→ Exercise brief: Among the records below, find the line that has "R4: 22k (EN_N, VDD) -> 8.2k (EN_N, VDD)"; from there, give the lines again exactly, and stop after the line that has "U6 pin E: ISO_E2 -> ISO_C2".

→ Listed entries:
++++++++++++++++++++
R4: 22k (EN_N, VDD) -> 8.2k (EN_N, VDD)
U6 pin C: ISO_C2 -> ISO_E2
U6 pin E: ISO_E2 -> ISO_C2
++++++++++++++++++++
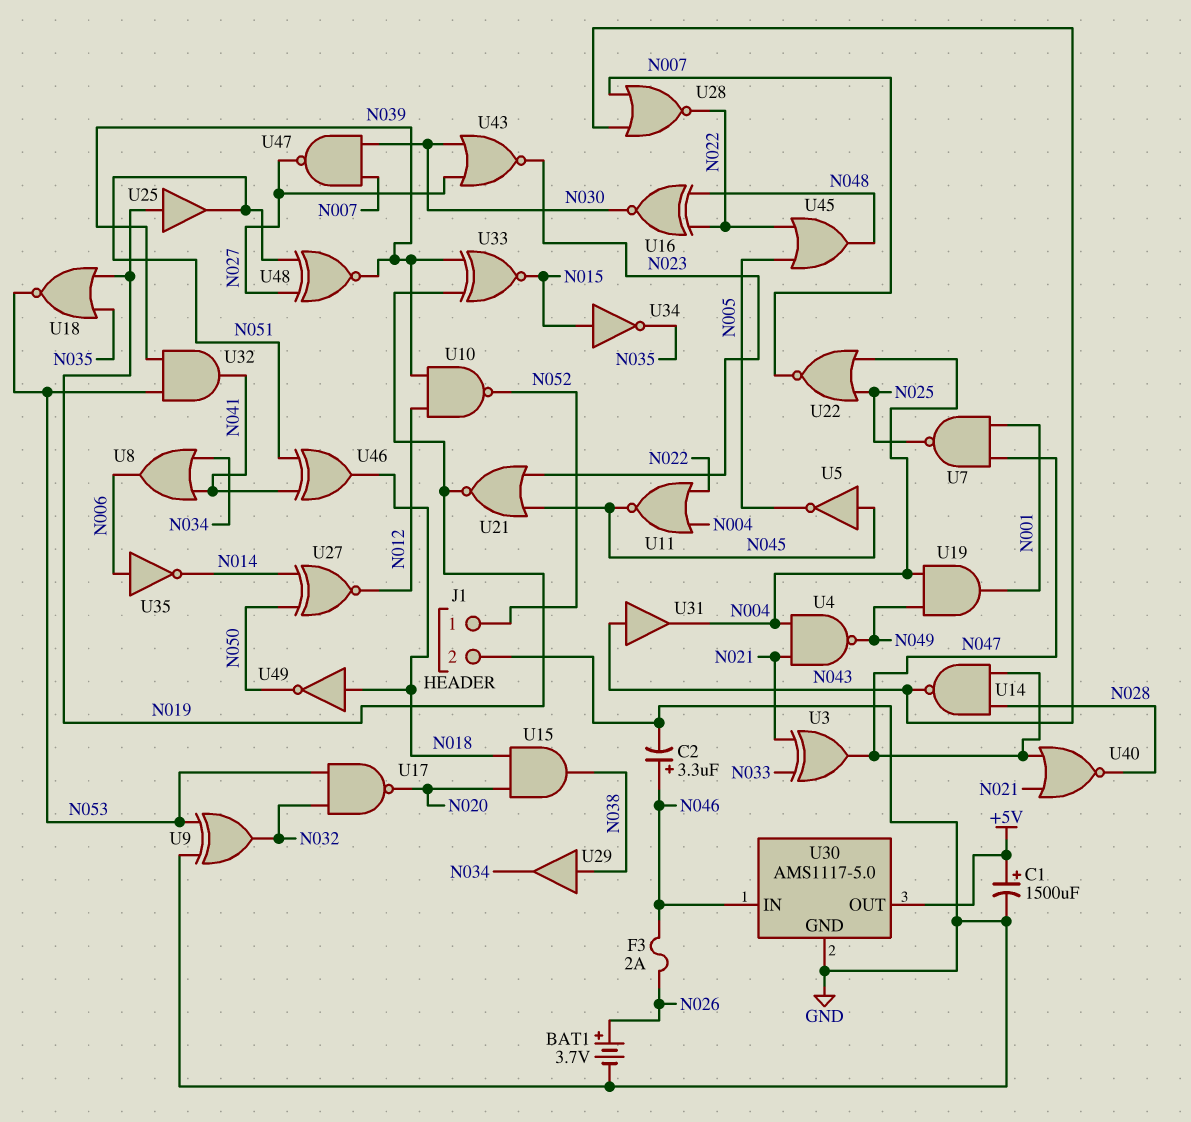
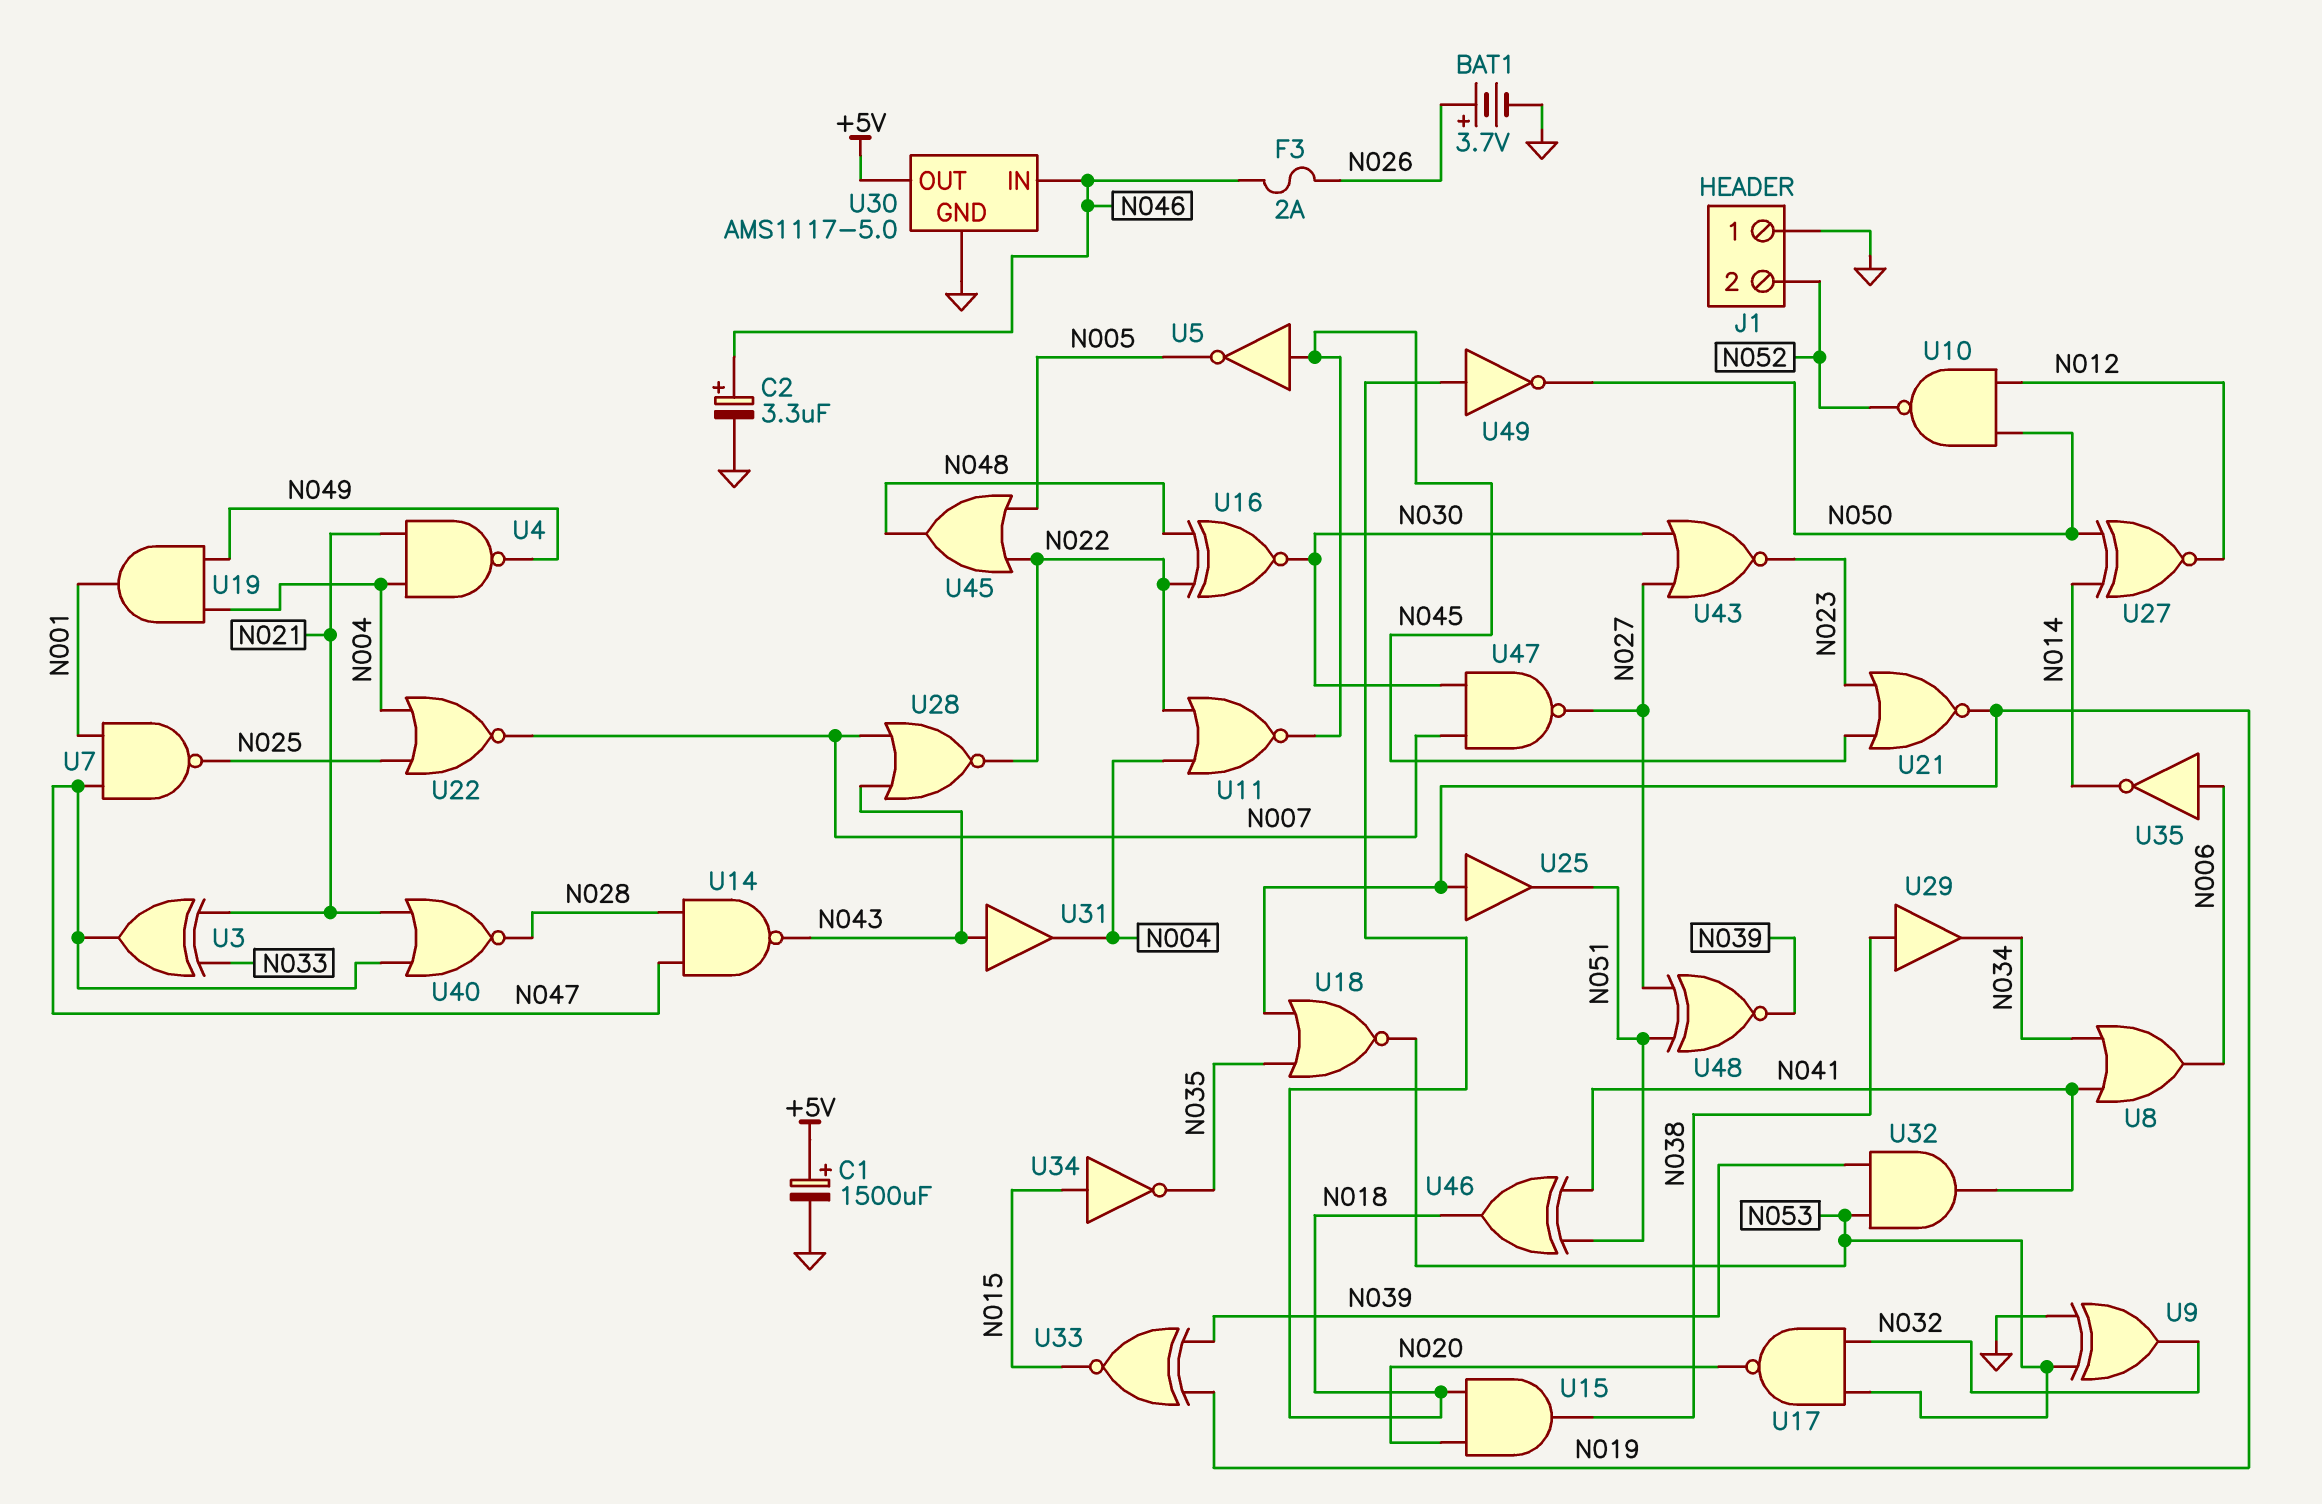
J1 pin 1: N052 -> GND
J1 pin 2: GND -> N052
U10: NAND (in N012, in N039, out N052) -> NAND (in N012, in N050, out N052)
++++++++++++++++++++
→ Your response:
R4: 22k (EN_N, VDD) -> 8.2k (EN_N, VDD)
U6 pin C: ISO_C2 -> ISO_E2
U6 pin E: ISO_E2 -> ISO_C2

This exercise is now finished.